▶ The problem
The answer must restate the listing word for word, without its images.

= = = = =

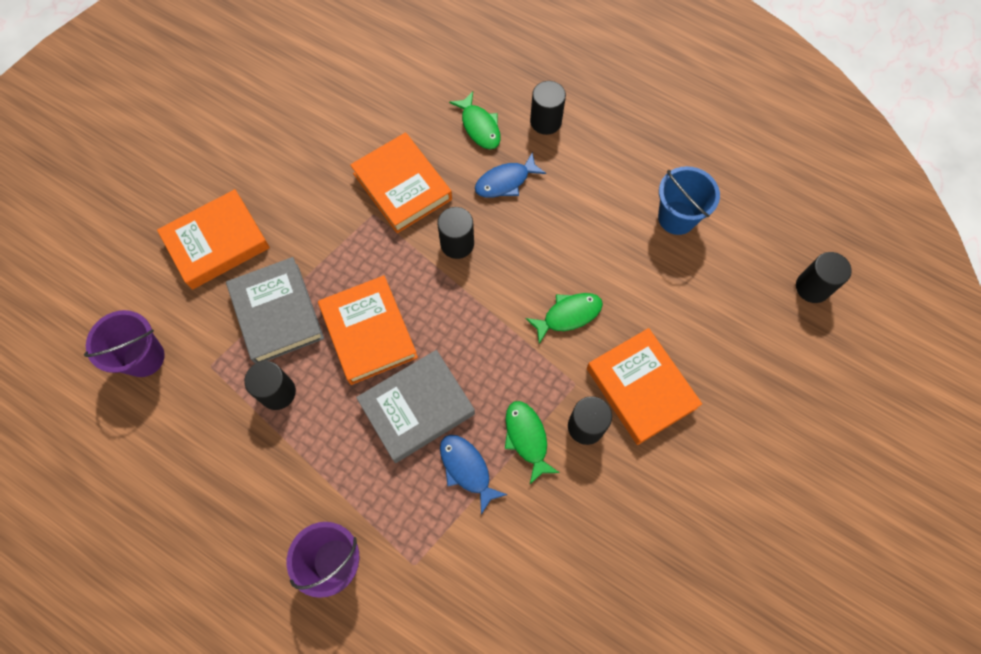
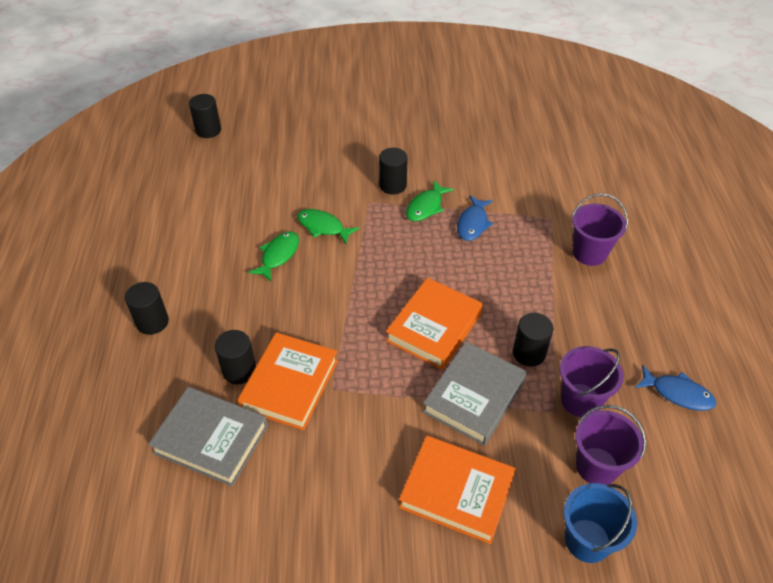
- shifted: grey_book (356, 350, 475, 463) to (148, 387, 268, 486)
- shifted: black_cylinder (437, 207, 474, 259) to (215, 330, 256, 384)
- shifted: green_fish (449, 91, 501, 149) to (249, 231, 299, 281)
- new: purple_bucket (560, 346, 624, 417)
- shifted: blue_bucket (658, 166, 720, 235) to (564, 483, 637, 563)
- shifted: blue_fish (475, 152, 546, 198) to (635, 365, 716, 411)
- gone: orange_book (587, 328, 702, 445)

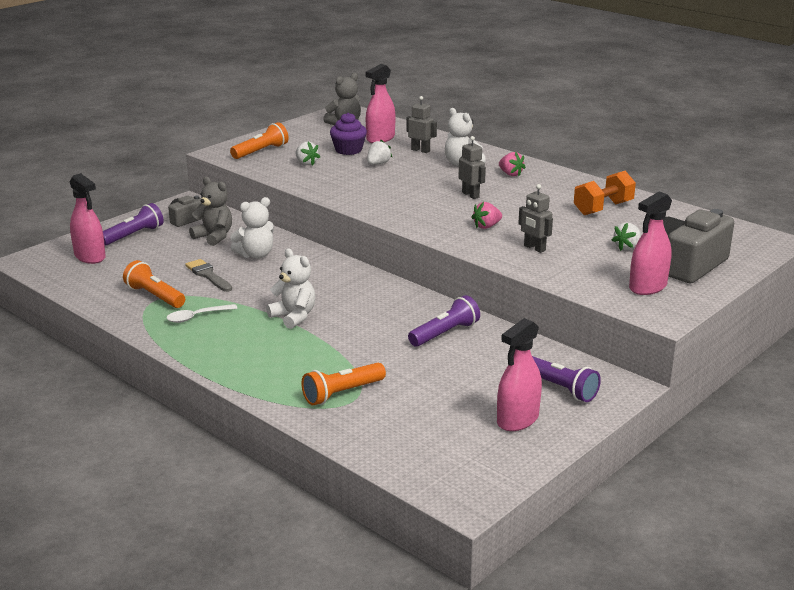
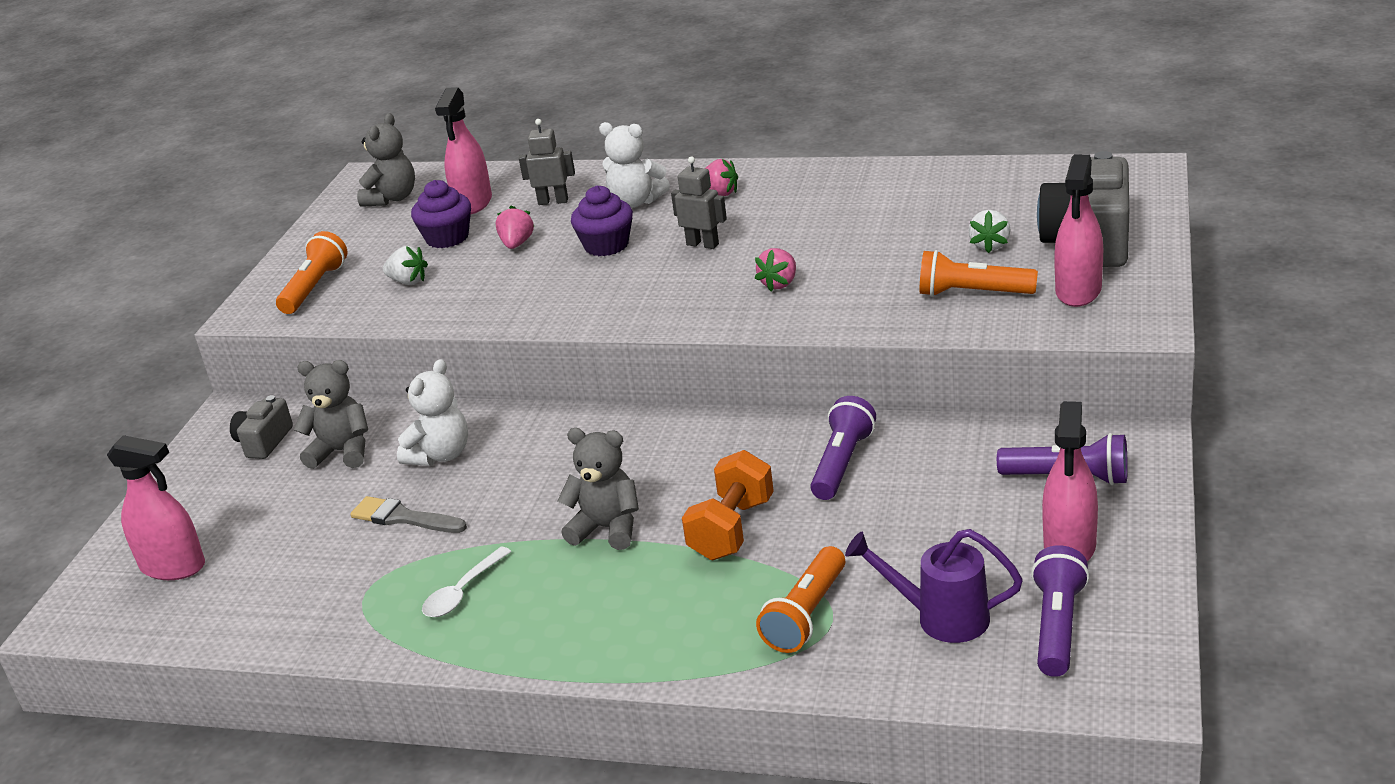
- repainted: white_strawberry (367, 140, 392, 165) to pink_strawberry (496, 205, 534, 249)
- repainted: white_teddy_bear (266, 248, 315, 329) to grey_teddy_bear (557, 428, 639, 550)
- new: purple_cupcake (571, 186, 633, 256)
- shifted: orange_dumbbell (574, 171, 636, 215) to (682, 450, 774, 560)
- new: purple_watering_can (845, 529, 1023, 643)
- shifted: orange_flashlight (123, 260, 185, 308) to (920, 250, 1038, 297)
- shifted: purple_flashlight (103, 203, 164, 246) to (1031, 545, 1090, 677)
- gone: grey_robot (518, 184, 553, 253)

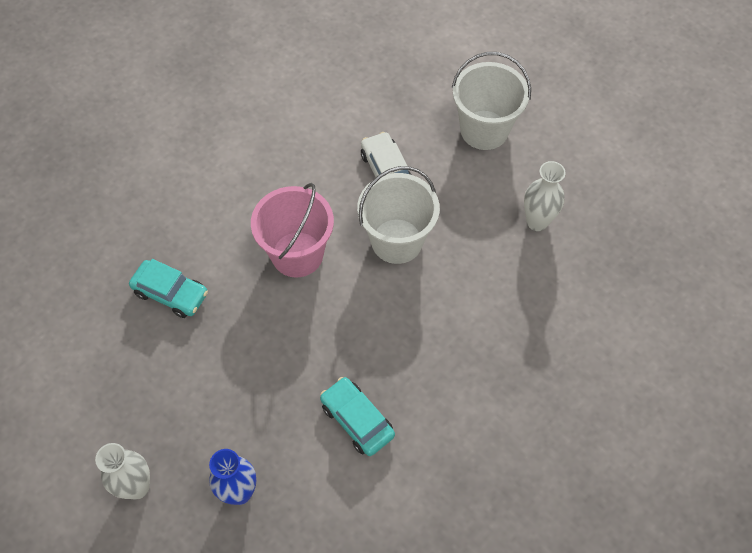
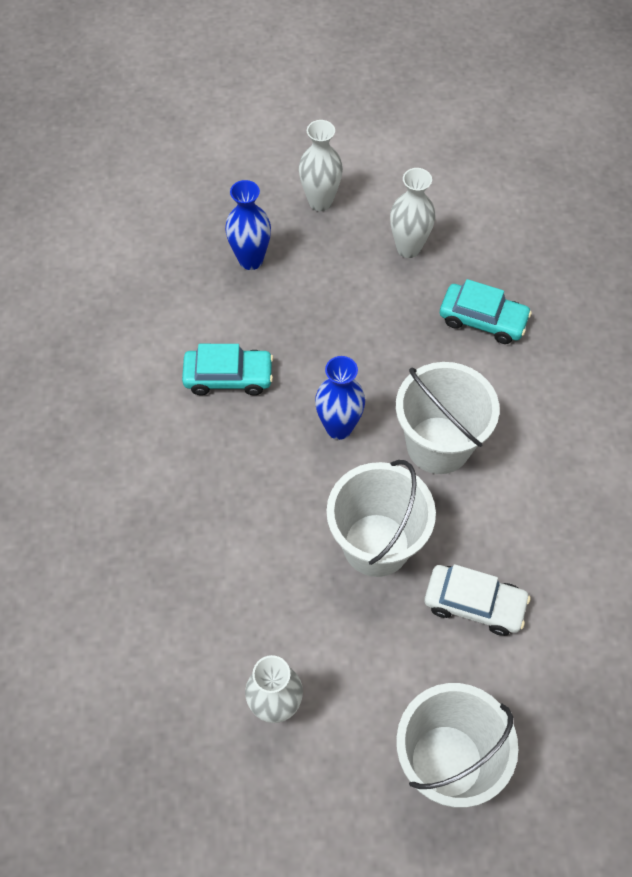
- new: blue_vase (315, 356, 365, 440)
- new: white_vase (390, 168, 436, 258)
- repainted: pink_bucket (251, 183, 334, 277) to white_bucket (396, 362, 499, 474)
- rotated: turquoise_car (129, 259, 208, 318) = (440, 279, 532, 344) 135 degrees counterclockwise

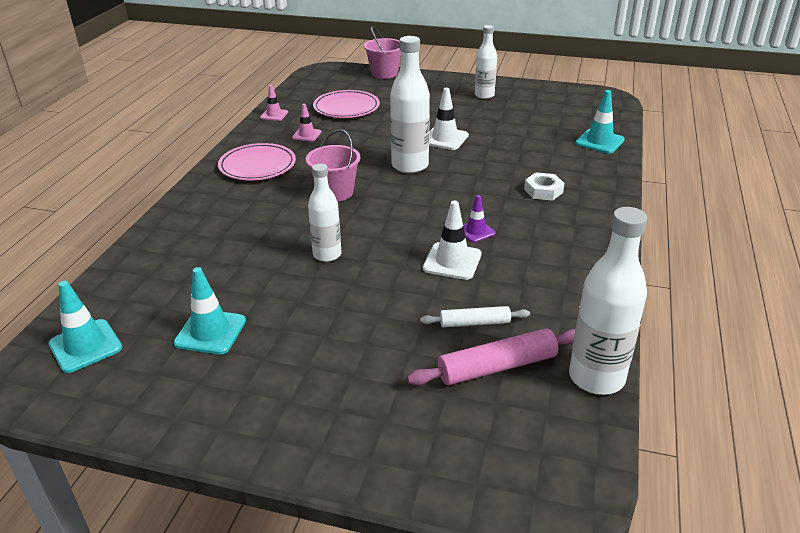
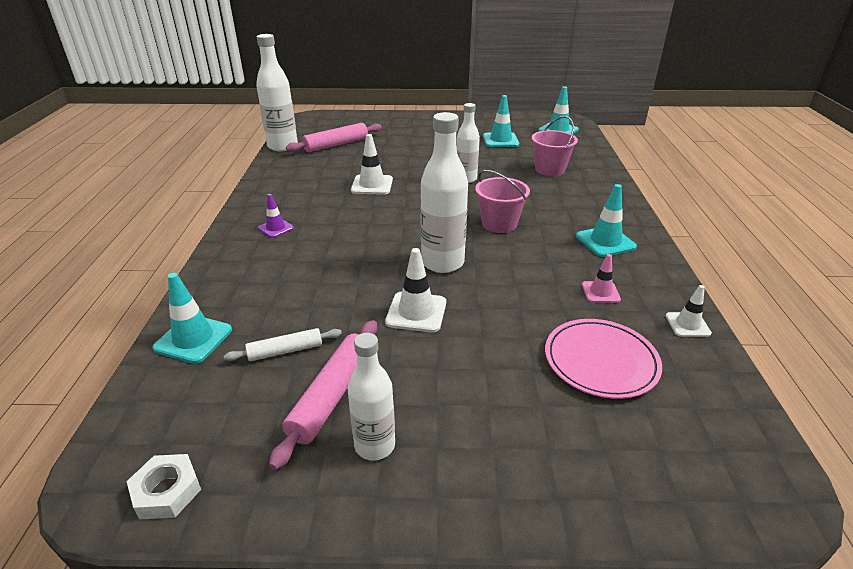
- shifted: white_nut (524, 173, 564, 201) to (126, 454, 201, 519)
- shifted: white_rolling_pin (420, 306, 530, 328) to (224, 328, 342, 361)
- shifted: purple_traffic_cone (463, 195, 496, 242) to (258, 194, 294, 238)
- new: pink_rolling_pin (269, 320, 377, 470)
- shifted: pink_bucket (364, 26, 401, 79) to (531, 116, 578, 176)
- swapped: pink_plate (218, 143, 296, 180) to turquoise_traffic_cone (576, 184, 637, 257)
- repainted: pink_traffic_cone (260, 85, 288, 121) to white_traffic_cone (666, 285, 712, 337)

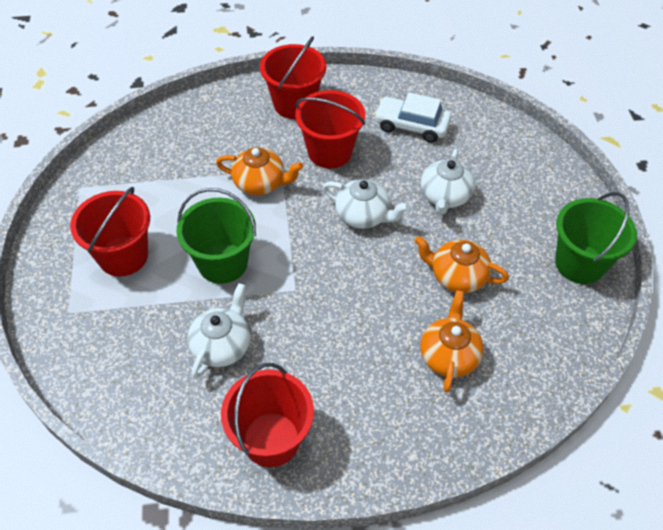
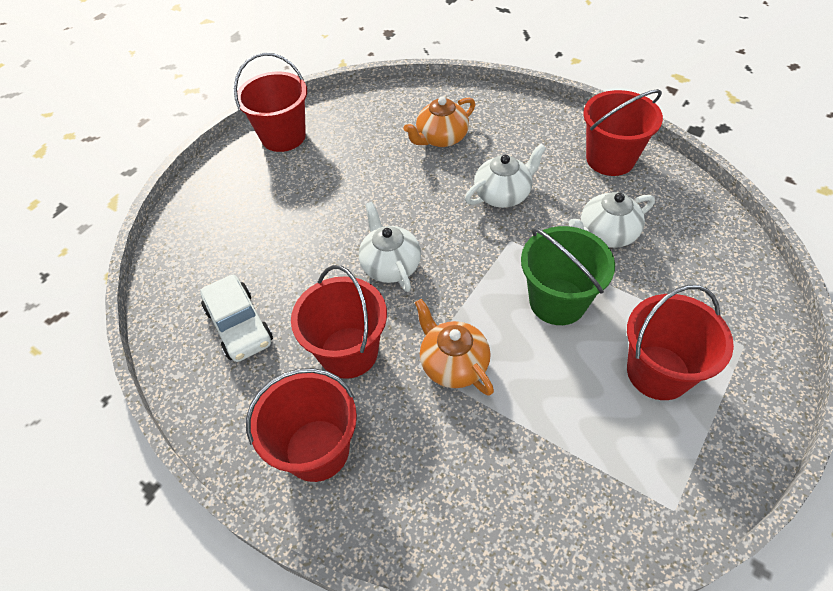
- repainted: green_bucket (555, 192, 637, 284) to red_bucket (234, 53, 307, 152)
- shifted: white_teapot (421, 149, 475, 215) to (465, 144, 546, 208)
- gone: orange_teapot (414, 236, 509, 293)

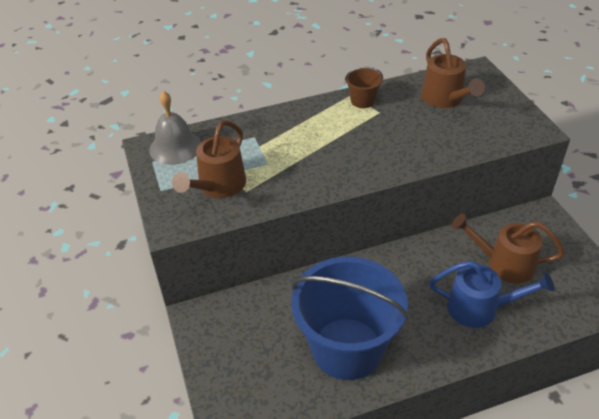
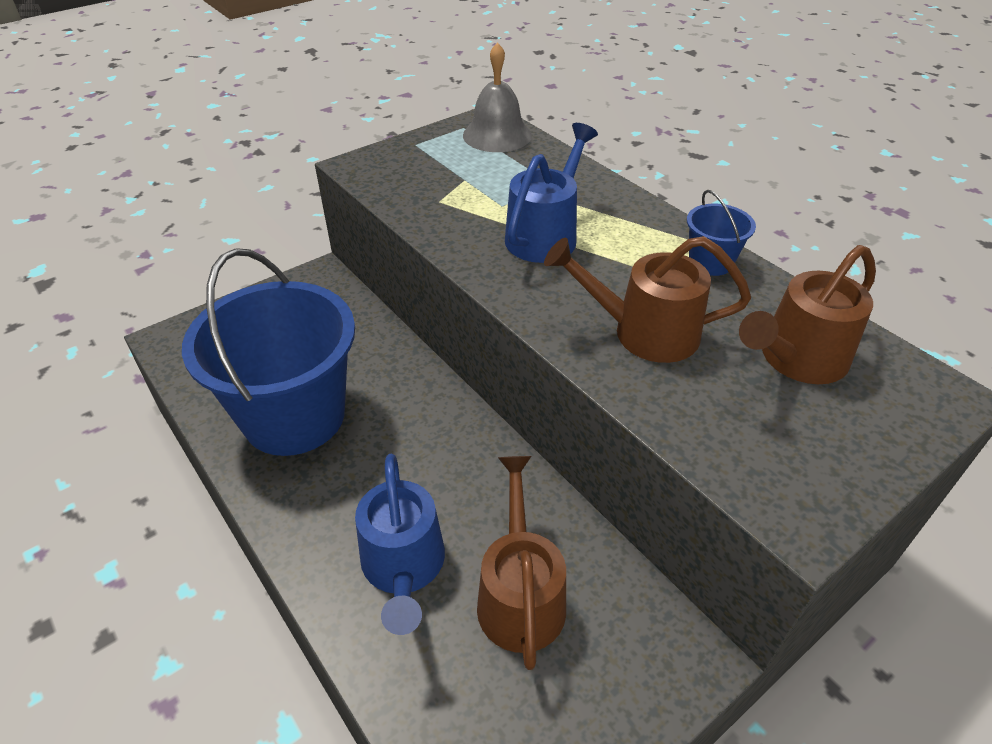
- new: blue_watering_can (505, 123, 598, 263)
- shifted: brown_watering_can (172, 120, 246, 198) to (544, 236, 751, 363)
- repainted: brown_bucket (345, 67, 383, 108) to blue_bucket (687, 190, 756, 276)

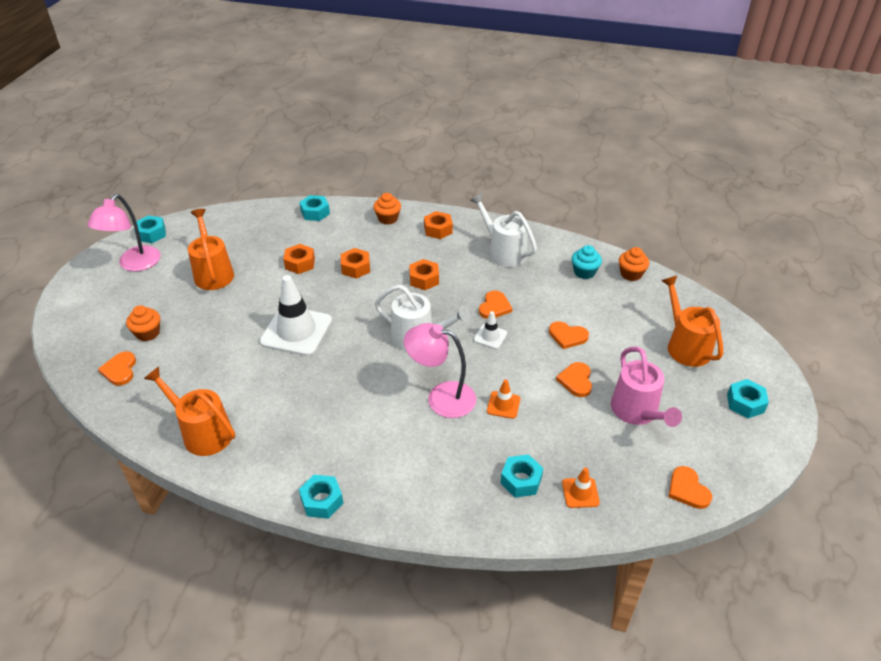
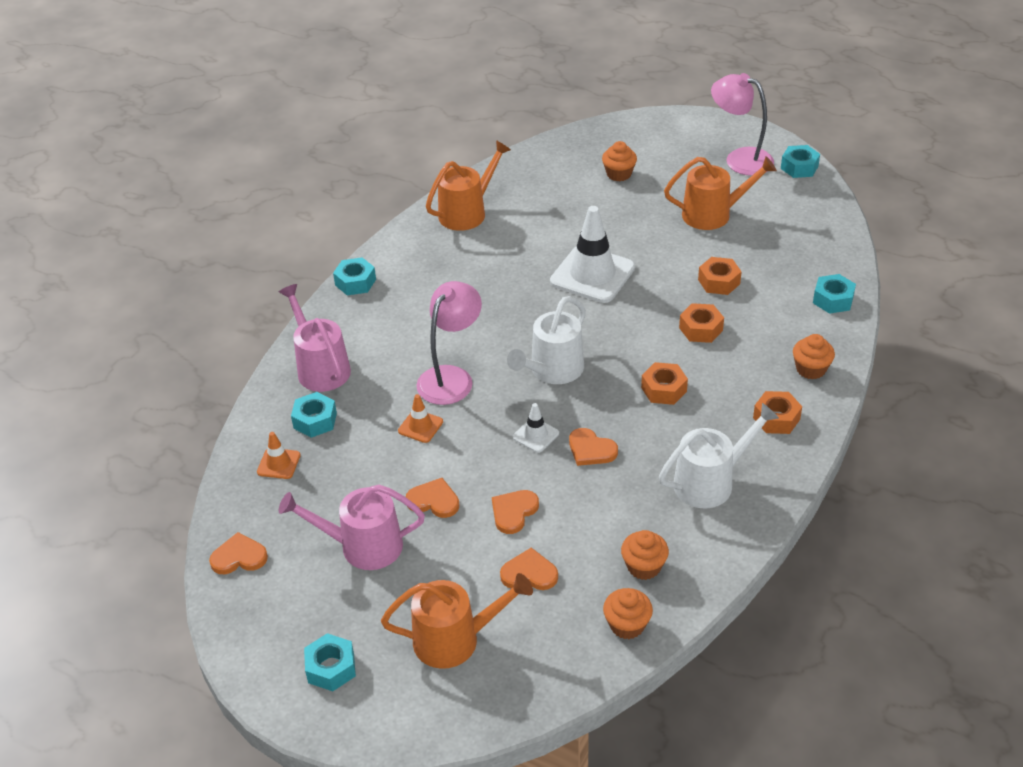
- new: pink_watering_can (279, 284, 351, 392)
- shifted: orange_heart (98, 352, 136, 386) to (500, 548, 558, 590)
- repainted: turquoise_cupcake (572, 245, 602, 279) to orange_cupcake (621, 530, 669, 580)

= = = = =

▶ Solution to this problem
- shifted: grey_book (356, 350, 475, 463) to (148, 387, 268, 486)
- shifted: black_cylinder (437, 207, 474, 259) to (215, 330, 256, 384)
- shifted: green_fish (449, 91, 501, 149) to (249, 231, 299, 281)
- new: purple_bucket (560, 346, 624, 417)
- shifted: blue_bucket (658, 166, 720, 235) to (564, 483, 637, 563)
- shifted: blue_fish (475, 152, 546, 198) to (635, 365, 716, 411)
- gone: orange_book (587, 328, 702, 445)

- repainted: white_strawberry (367, 140, 392, 165) to pink_strawberry (496, 205, 534, 249)
- repainted: white_teddy_bear (266, 248, 315, 329) to grey_teddy_bear (557, 428, 639, 550)
- new: purple_cupcake (571, 186, 633, 256)
- shifted: orange_dumbbell (574, 171, 636, 215) to (682, 450, 774, 560)
- new: purple_watering_can (845, 529, 1023, 643)
- shifted: orange_flashlight (123, 260, 185, 308) to (920, 250, 1038, 297)
- shifted: purple_flashlight (103, 203, 164, 246) to (1031, 545, 1090, 677)
- gone: grey_robot (518, 184, 553, 253)

- new: blue_vase (315, 356, 365, 440)
- new: white_vase (390, 168, 436, 258)
- repainted: pink_bucket (251, 183, 334, 277) to white_bucket (396, 362, 499, 474)
- rotated: turquoise_car (129, 259, 208, 318) = (440, 279, 532, 344) 135 degrees counterclockwise

- shifted: white_nut (524, 173, 564, 201) to (126, 454, 201, 519)
- shifted: white_rolling_pin (420, 306, 530, 328) to (224, 328, 342, 361)
- shifted: purple_traffic_cone (463, 195, 496, 242) to (258, 194, 294, 238)
- new: pink_rolling_pin (269, 320, 377, 470)
- shifted: pink_bucket (364, 26, 401, 79) to (531, 116, 578, 176)
- swapped: pink_plate (218, 143, 296, 180) to turquoise_traffic_cone (576, 184, 637, 257)
- repainted: pink_traffic_cone (260, 85, 288, 121) to white_traffic_cone (666, 285, 712, 337)

- repainted: green_bucket (555, 192, 637, 284) to red_bucket (234, 53, 307, 152)
- shifted: white_teapot (421, 149, 475, 215) to (465, 144, 546, 208)
- gone: orange_teapot (414, 236, 509, 293)

- new: blue_watering_can (505, 123, 598, 263)
- shifted: brown_watering_can (172, 120, 246, 198) to (544, 236, 751, 363)
- repainted: brown_bucket (345, 67, 383, 108) to blue_bucket (687, 190, 756, 276)

- new: pink_watering_can (279, 284, 351, 392)
- shifted: orange_heart (98, 352, 136, 386) to (500, 548, 558, 590)
- repainted: turquoise_cupcake (572, 245, 602, 279) to orange_cupcake (621, 530, 669, 580)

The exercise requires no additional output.